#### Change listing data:
************

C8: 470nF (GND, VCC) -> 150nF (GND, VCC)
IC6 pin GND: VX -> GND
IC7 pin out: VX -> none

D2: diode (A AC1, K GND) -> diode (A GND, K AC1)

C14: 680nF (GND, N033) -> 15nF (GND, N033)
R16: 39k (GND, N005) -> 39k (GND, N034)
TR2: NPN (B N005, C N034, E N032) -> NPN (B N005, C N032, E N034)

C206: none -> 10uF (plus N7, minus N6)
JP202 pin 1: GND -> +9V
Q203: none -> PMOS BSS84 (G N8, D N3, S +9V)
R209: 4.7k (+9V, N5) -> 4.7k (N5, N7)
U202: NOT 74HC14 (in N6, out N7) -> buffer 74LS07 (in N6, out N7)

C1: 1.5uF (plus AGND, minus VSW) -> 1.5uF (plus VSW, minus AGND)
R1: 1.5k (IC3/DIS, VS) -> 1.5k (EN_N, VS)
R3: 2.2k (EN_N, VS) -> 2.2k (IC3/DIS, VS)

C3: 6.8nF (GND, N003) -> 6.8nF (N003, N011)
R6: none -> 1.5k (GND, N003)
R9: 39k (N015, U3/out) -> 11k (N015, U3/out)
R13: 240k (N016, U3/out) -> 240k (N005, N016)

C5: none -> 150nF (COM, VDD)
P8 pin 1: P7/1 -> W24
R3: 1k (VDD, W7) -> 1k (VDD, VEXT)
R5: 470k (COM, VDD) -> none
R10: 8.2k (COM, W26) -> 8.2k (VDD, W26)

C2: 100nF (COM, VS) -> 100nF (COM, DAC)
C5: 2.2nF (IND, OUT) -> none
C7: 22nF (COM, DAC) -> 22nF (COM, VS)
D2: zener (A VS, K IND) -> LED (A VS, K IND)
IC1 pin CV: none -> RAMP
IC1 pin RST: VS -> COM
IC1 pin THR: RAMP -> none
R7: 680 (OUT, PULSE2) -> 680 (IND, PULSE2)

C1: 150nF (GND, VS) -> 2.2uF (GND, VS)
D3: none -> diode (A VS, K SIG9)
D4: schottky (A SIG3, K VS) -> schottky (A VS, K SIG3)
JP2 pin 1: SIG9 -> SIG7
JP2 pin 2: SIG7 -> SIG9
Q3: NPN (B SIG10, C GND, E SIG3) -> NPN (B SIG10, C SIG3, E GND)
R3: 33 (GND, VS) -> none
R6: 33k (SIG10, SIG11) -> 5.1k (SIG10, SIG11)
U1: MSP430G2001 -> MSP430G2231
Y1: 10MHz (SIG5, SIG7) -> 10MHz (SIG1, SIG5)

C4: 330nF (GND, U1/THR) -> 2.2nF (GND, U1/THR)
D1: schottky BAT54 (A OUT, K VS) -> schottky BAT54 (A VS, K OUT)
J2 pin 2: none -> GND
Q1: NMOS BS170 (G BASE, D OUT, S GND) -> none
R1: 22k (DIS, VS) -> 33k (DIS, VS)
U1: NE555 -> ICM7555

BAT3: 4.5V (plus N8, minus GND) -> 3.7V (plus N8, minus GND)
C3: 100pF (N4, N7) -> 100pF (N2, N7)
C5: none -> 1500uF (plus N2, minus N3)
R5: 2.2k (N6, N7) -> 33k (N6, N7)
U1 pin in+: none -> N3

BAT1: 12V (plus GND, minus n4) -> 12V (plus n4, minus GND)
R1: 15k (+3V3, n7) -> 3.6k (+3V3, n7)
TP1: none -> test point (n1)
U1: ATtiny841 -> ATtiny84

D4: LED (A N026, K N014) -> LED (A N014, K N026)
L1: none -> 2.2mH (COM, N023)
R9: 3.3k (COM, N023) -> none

************

#### Required action:
Every line above that holds the word "schottky" needs to be copied.

#### Finished task:
D4: schottky (A SIG3, K VS) -> schottky (A VS, K SIG3)
D1: schottky BAT54 (A OUT, K VS) -> schottky BAT54 (A VS, K OUT)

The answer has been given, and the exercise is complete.